# [THE PROBLEM]
Copy exactly the lines of the data below, beginning with the line with "[(21,619),(23,614),(0,604),(0,619),(21,619)]" and ending with the line with "[(303,0),(299,11),(312,17),(319,0),(303,0)]". Pictures are to be omitted.

# [ENTRIES SUPPLIED]
_ _ _ _ _
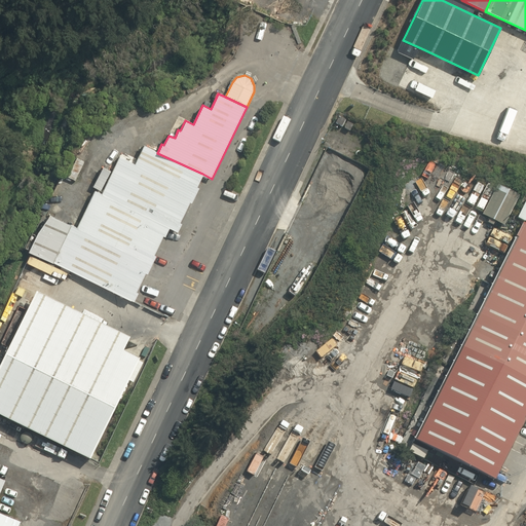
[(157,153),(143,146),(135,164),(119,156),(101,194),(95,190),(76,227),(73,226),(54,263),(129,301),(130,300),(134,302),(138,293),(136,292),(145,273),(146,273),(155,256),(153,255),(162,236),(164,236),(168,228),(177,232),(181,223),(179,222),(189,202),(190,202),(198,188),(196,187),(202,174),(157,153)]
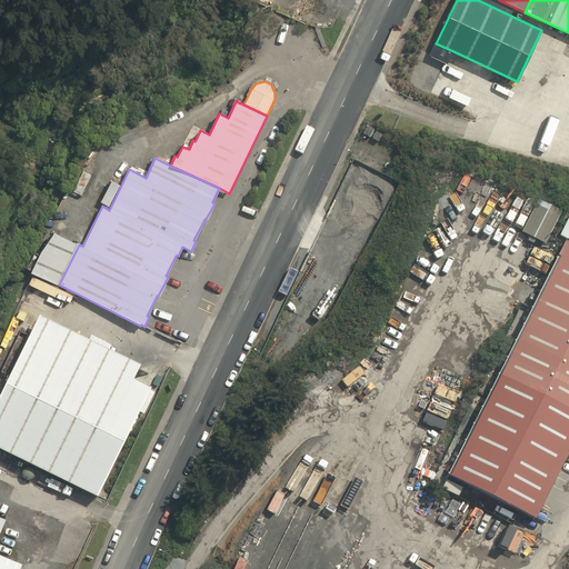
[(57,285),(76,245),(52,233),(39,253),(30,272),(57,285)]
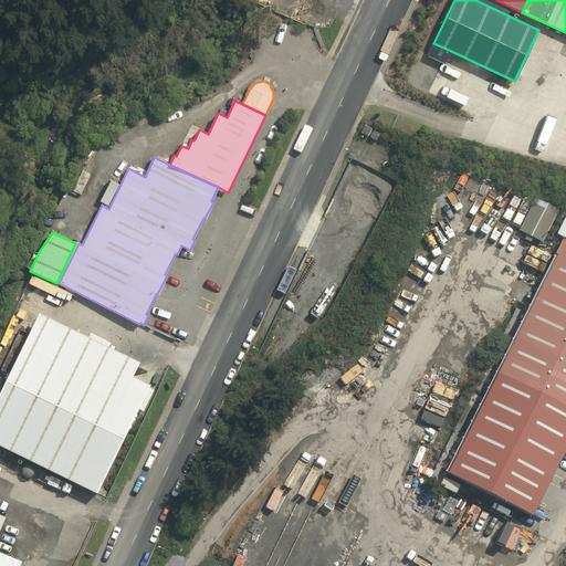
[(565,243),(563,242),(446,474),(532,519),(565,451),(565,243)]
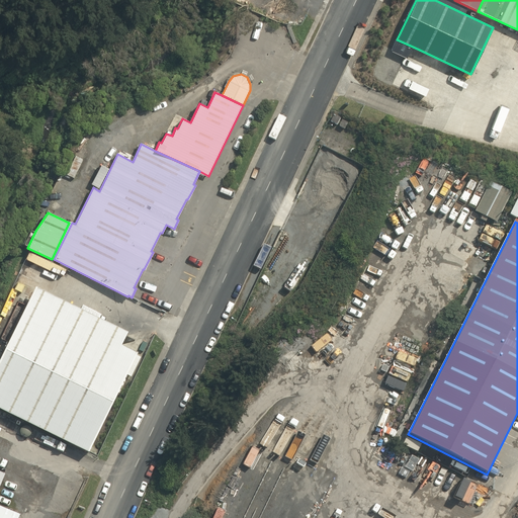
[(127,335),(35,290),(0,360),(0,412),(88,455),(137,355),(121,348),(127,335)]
_ _ _ _ _
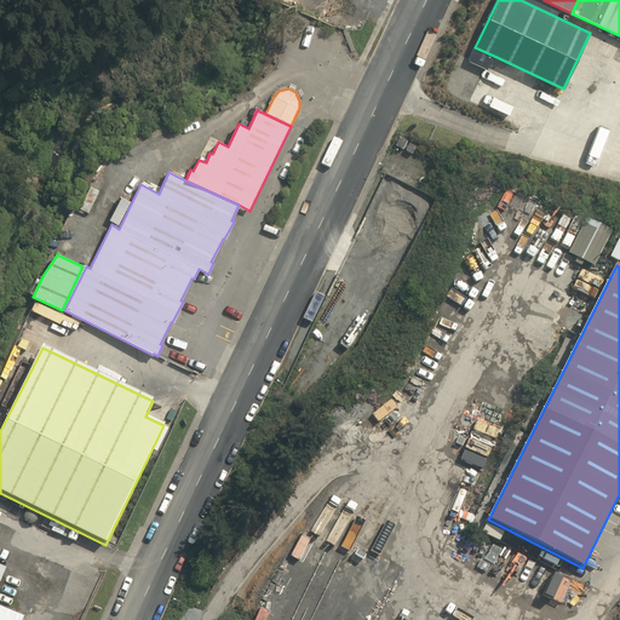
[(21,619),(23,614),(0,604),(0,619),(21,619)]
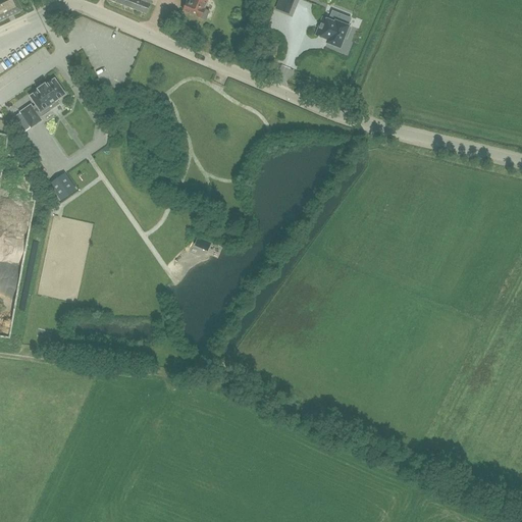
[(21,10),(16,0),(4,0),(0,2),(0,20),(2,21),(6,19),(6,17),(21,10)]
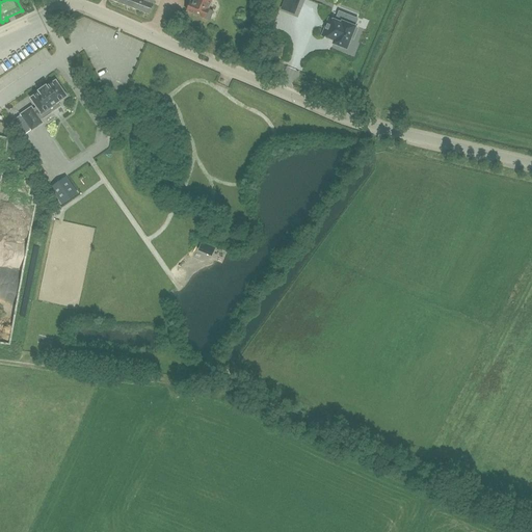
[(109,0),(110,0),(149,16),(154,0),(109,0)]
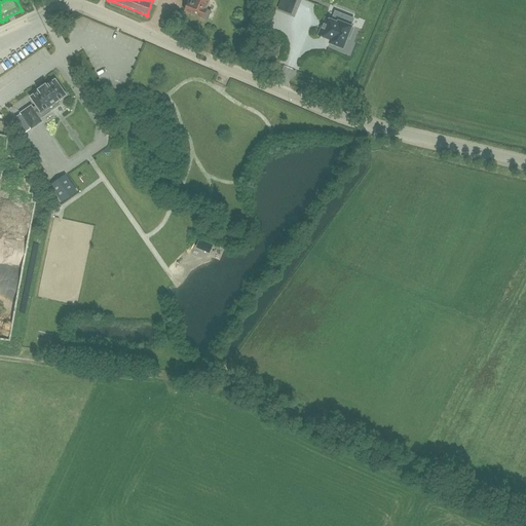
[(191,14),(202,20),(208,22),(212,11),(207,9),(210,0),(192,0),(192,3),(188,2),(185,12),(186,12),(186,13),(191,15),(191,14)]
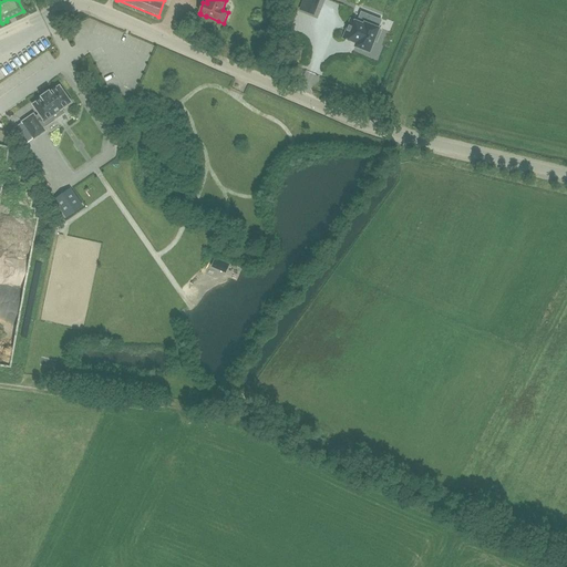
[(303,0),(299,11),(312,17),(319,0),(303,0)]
_ _ _ _ _
# [SOLUTION FOR THIS PROBLEM]
[(21,619),(23,614),(0,604),(0,619),(21,619)]
[(21,10),(16,0),(4,0),(0,2),(0,20),(2,21),(6,19),(6,17),(21,10)]
[(109,0),(110,0),(149,16),(154,0),(109,0)]
[(191,14),(202,20),(208,22),(212,11),(207,9),(210,0),(192,0),(192,3),(188,2),(185,12),(186,12),(186,13),(191,15),(191,14)]
[(303,0),(299,11),(312,17),(319,0),(303,0)]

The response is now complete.